◆ **Aim of the task**: Exactly what is written in the records below should be returned, minus the images.

◆ **Data extracts**:
___

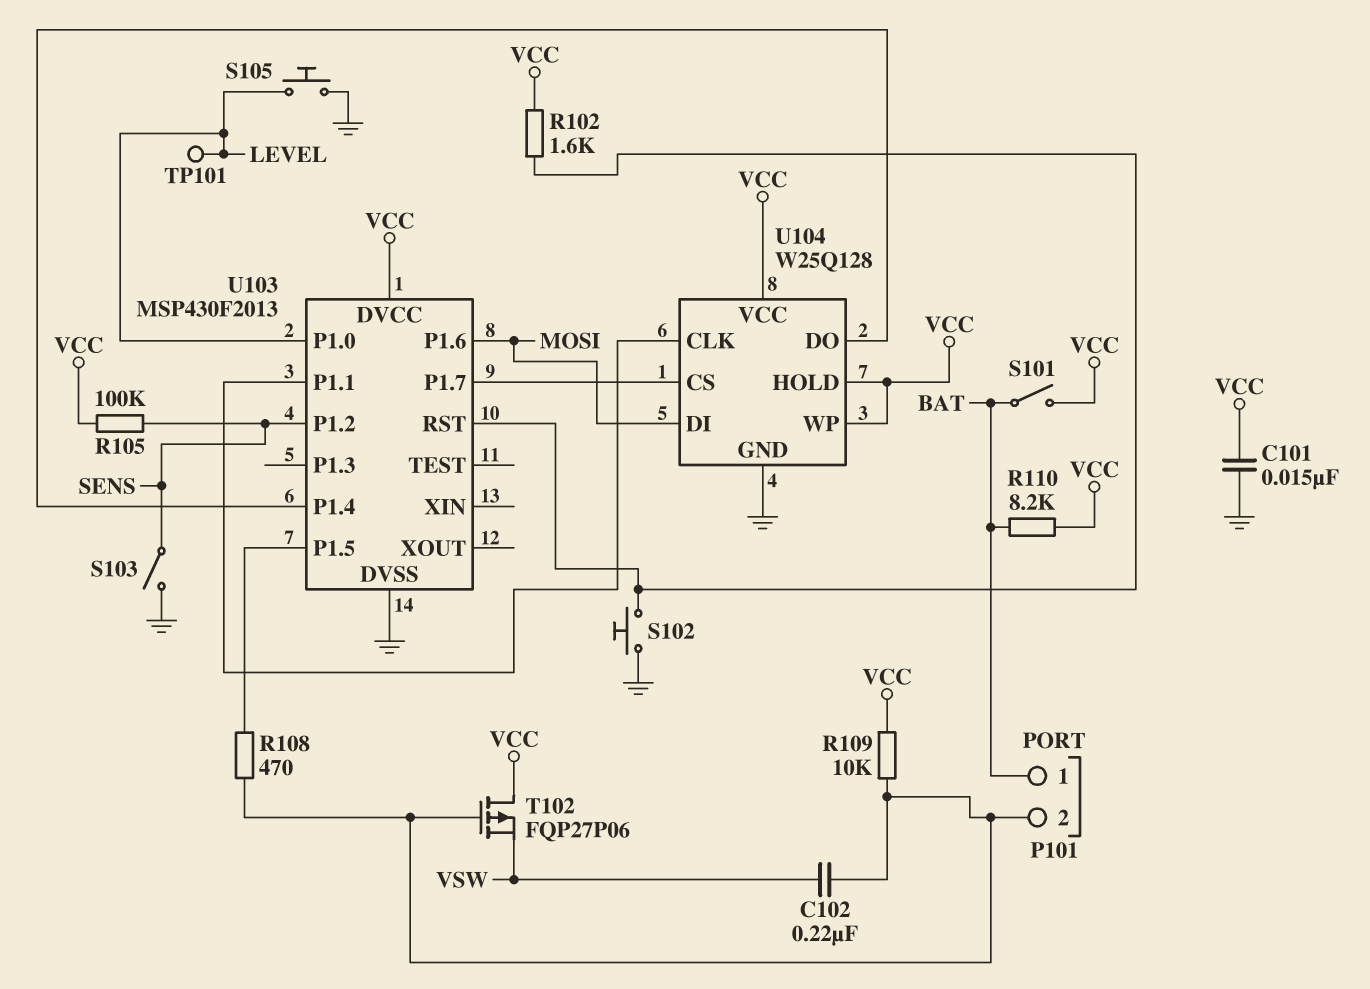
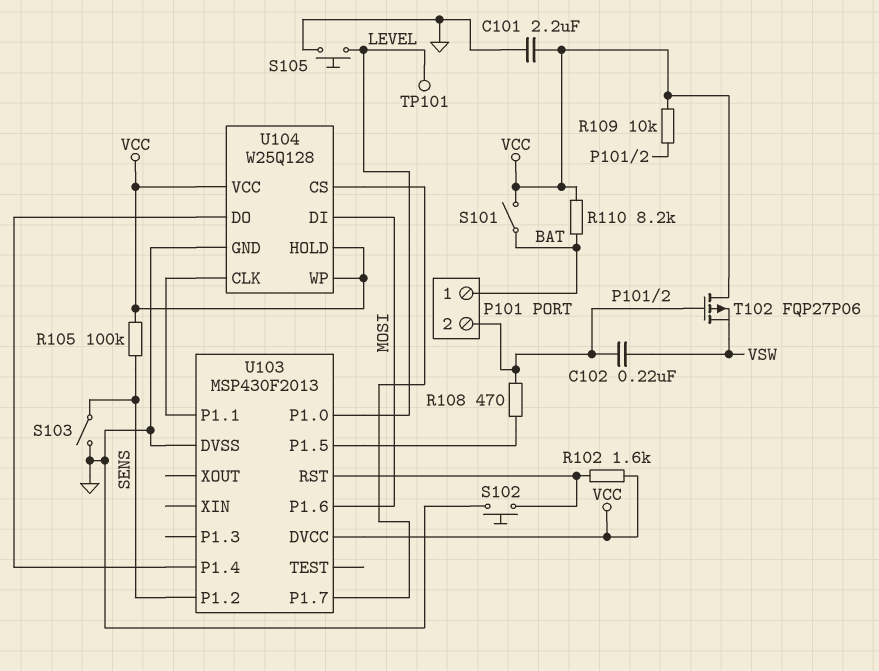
C101: 15nF (GND, VCC) -> 2.2uF (GND, VCC)

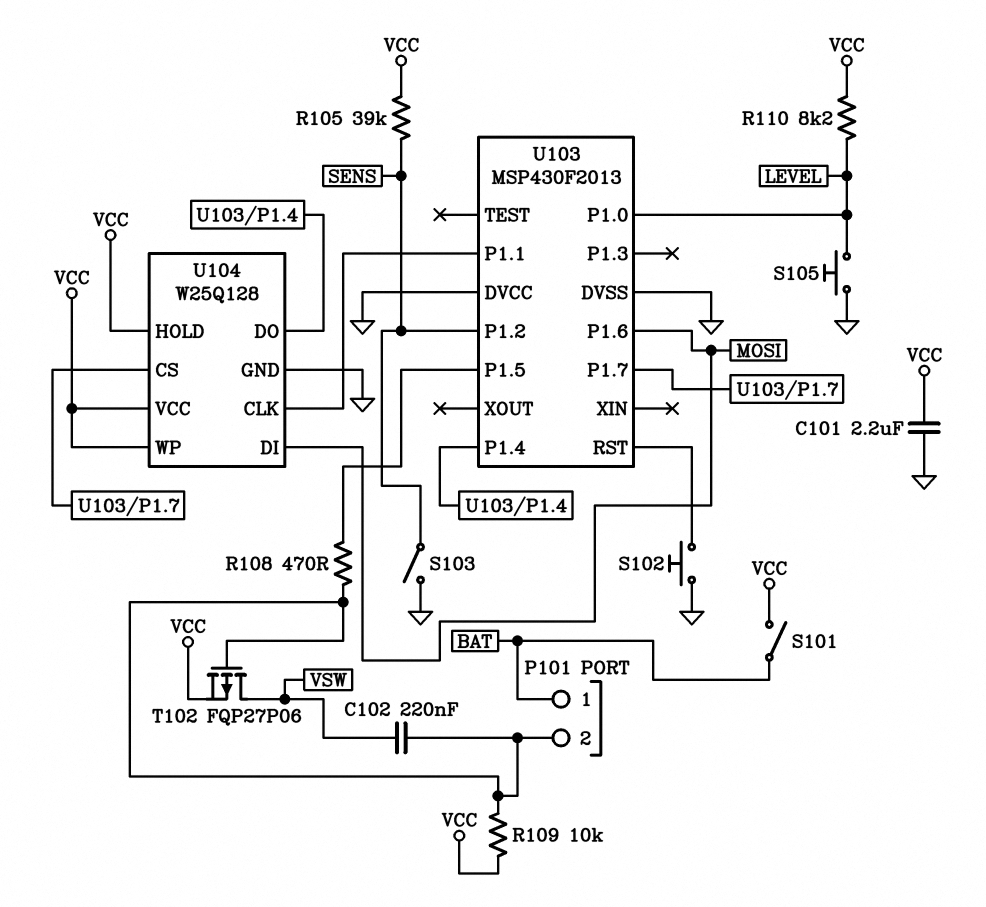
R102: 1.6k (U103/RST, VCC) -> none
R105: 100k (SENS, VCC) -> 39k (SENS, VCC)
R110: 8.2k (BAT, VCC) -> 8.2k (LEVEL, VCC)
T102: PMOS FQP27P06 (G P101/2, D VCC, S VSW) -> PMOS FQP27P06 (G P101/2, D VSW, S VCC)
TP101: test point (LEVEL) -> none
U103 pin DVCC: VCC -> GND

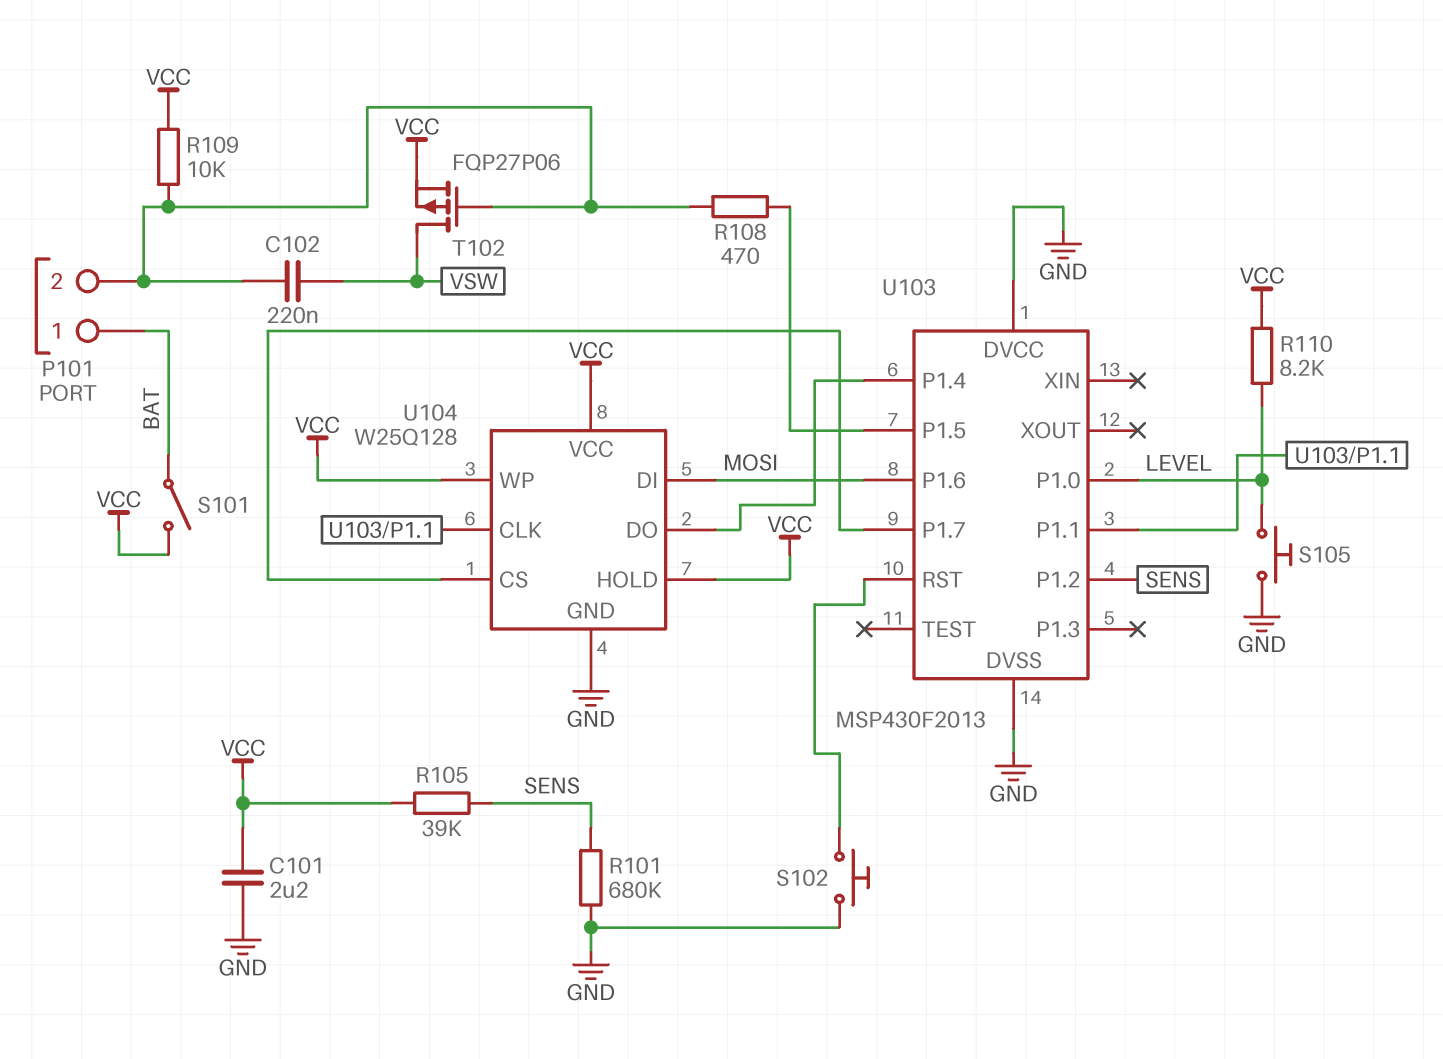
R101: none -> 680k (GND, SENS)
S103: switch (GND, SENS) -> none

___

◆ **Response**:
C101: 15nF (GND, VCC) -> 2.2uF (GND, VCC)

R102: 1.6k (U103/RST, VCC) -> none
R105: 100k (SENS, VCC) -> 39k (SENS, VCC)
R110: 8.2k (BAT, VCC) -> 8.2k (LEVEL, VCC)
T102: PMOS FQP27P06 (G P101/2, D VCC, S VSW) -> PMOS FQP27P06 (G P101/2, D VSW, S VCC)
TP101: test point (LEVEL) -> none
U103 pin DVCC: VCC -> GND

R101: none -> 680k (GND, SENS)
S103: switch (GND, SENS) -> none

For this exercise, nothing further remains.